ASSIGNED TASK: Counting only lines that contain "dumbbell", how many are there in the records below? Give the figure alone.

(Object matching data)
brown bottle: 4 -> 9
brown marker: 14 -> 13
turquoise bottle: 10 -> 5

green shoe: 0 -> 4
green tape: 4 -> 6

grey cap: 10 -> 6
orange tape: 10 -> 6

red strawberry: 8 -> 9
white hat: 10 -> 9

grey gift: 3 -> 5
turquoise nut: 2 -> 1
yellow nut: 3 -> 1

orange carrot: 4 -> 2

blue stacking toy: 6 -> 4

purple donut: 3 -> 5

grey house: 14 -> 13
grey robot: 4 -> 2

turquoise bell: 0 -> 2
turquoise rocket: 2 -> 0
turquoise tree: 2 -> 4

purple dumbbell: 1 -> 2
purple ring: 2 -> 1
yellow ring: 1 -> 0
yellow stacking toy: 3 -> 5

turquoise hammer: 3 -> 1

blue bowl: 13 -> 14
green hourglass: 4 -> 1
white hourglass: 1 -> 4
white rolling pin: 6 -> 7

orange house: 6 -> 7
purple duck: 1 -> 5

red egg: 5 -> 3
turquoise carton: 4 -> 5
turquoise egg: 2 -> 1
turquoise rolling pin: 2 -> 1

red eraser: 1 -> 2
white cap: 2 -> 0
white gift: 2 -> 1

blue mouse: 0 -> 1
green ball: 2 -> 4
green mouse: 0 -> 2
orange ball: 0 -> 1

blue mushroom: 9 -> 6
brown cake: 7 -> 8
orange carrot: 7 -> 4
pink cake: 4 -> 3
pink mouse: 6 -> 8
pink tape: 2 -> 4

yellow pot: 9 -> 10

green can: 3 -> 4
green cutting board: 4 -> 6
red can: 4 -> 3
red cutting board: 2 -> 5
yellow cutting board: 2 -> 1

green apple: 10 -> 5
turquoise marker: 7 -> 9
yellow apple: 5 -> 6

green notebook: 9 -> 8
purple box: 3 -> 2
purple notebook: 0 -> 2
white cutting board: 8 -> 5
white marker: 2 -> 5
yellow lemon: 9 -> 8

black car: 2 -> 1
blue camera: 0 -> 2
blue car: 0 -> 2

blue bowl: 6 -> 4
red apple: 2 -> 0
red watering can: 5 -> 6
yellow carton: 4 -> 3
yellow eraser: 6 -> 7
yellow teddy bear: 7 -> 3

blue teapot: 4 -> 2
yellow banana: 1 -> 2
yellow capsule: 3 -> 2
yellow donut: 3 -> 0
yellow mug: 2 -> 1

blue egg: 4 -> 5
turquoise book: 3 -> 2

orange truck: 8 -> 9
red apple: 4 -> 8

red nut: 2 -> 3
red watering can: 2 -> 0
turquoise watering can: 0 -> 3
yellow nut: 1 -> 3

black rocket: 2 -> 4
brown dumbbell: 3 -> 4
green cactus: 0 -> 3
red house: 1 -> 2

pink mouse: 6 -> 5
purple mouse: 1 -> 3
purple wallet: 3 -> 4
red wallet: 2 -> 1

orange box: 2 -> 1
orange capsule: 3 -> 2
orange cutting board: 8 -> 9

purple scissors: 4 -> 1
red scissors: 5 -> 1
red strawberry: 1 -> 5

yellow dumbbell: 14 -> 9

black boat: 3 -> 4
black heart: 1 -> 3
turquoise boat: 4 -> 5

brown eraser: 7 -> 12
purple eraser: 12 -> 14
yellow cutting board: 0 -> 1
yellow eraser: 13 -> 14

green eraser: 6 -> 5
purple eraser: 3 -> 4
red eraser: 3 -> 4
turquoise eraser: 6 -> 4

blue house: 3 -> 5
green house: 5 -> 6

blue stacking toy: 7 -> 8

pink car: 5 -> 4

SOLUTION BELOW: 3